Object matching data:
══════════
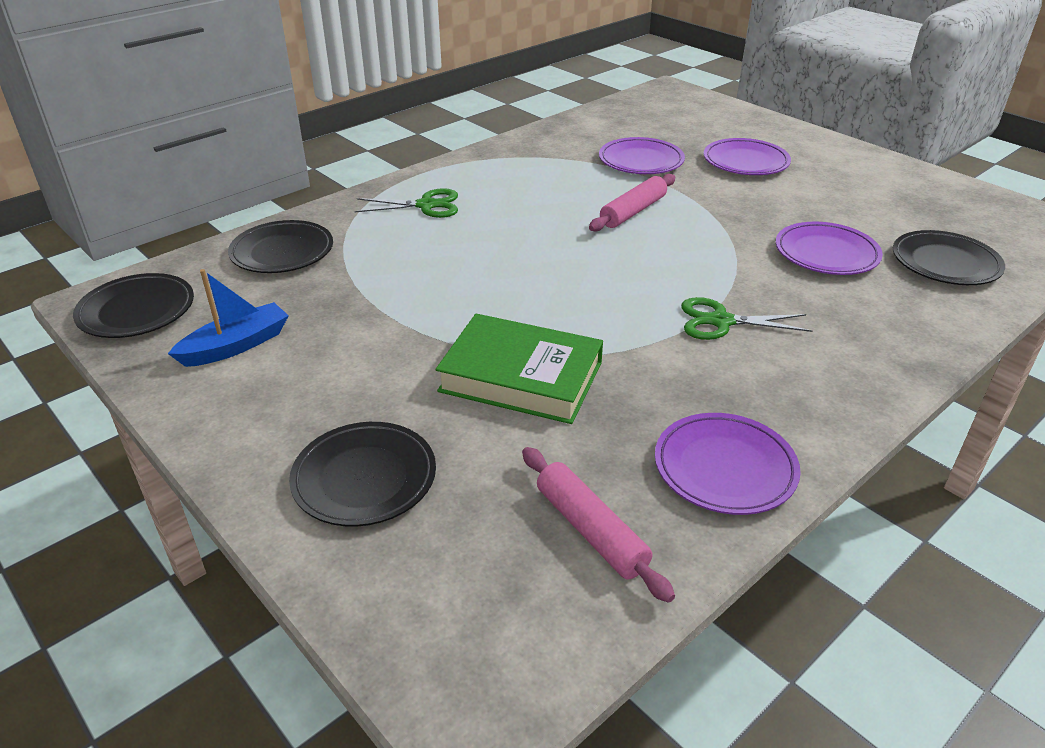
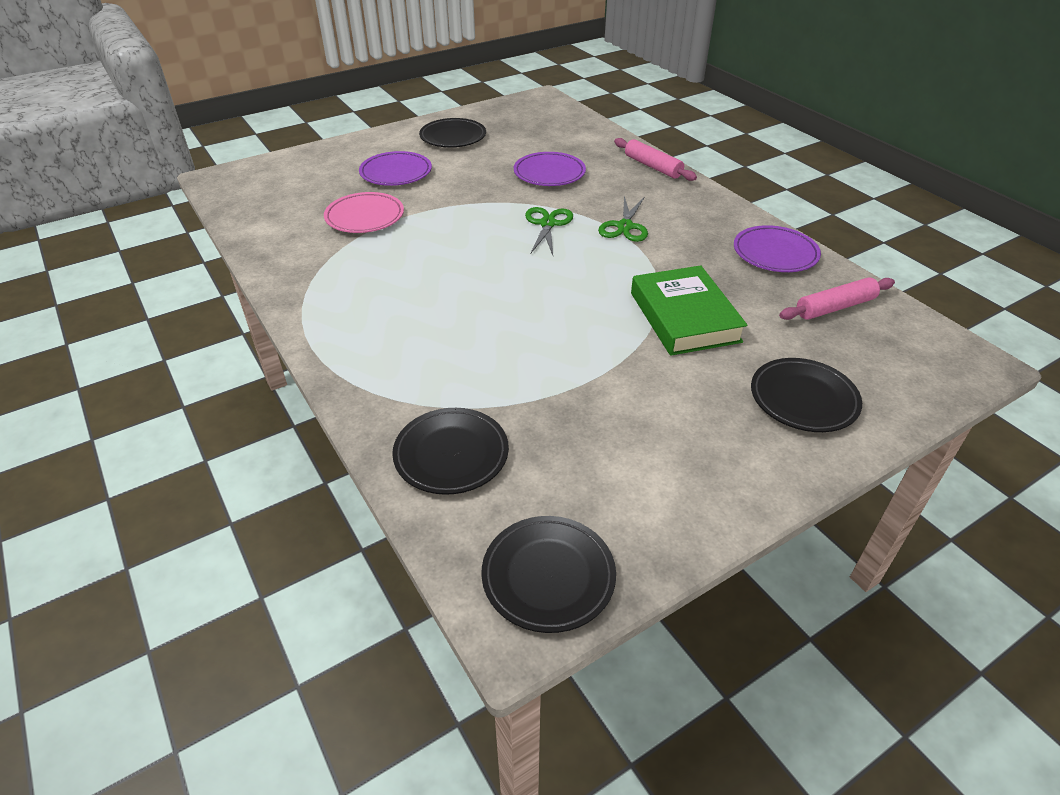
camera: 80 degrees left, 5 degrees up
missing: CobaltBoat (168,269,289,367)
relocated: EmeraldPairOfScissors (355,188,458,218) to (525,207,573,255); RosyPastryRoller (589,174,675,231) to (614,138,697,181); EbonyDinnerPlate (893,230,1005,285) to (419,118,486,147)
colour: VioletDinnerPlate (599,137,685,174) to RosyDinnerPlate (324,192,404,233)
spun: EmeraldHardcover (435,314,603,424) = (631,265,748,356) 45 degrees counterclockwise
══════════
_TASK:_ No pictures should appear in the copy, which holds exactly the lines from the first line of the data through the line with "colour: VioletDinnerPlate (599,137,685,174)" and nothing else.

_FINISHED TASK:_
camera: 80 degrees left, 5 degrees up
missing: CobaltBoat (168,269,289,367)
relocated: EmeraldPairOfScissors (355,188,458,218) to (525,207,573,255); RosyPastryRoller (589,174,675,231) to (614,138,697,181); EbonyDinnerPlate (893,230,1005,285) to (419,118,486,147)
colour: VioletDinnerPlate (599,137,685,174) to RosyDinnerPlate (324,192,404,233)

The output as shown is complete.